## Exercise goal
Please set down each entry exactly, omitting any picture it holds.

---

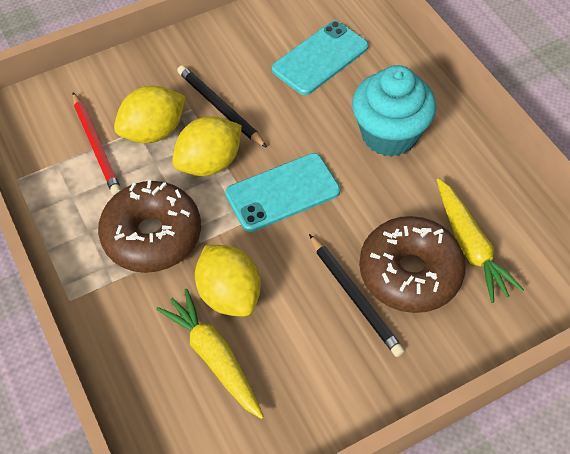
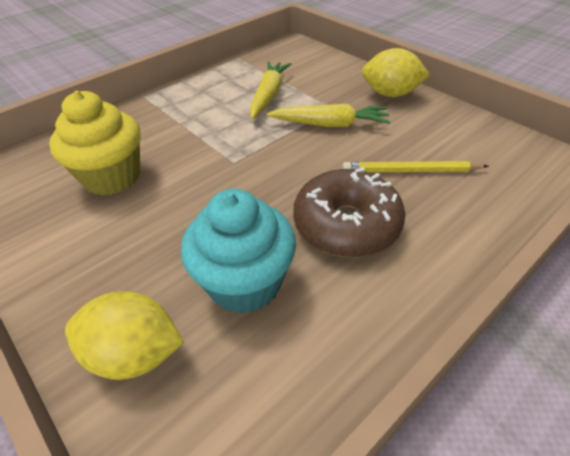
black pencil: 2 -> 0
brown donut: 2 -> 1
red pencil: 1 -> 0
turquoise phone: 2 -> 0
yellow cupcake: 0 -> 1
yellow lemon: 3 -> 2
yellow pencil: 0 -> 1

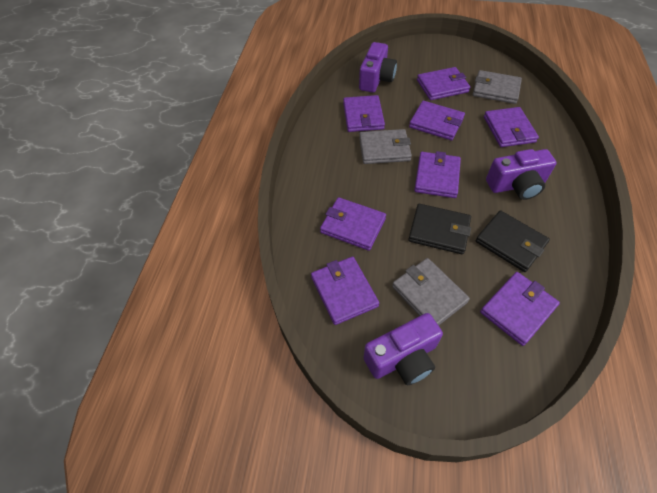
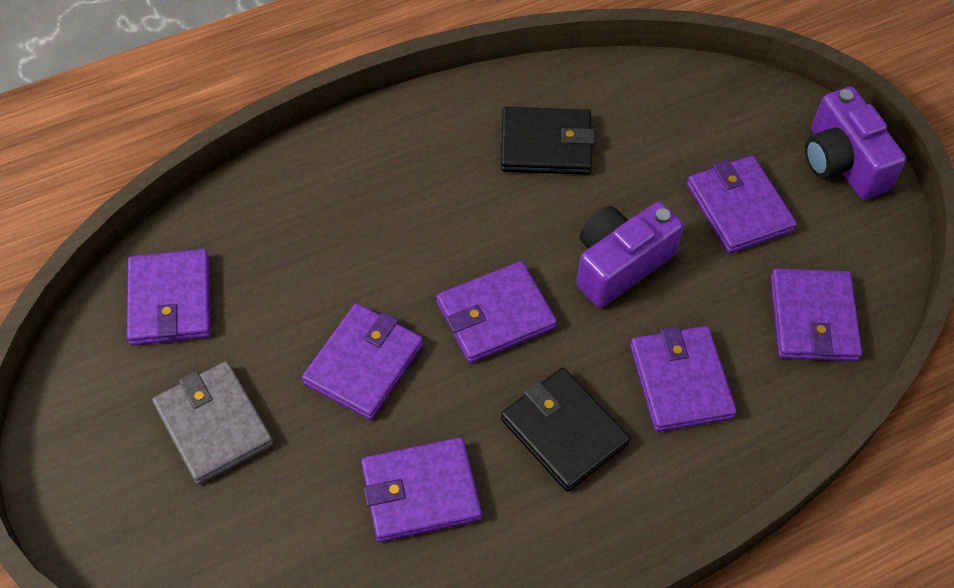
grey wallet: 3 -> 1
purple camera: 3 -> 2
purple wallet: 8 -> 7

---

## Response to this exercise
black pencil: 2 -> 0
brown donut: 2 -> 1
red pencil: 1 -> 0
turquoise phone: 2 -> 0
yellow cupcake: 0 -> 1
yellow lemon: 3 -> 2
yellow pencil: 0 -> 1

grey wallet: 3 -> 1
purple camera: 3 -> 2
purple wallet: 8 -> 7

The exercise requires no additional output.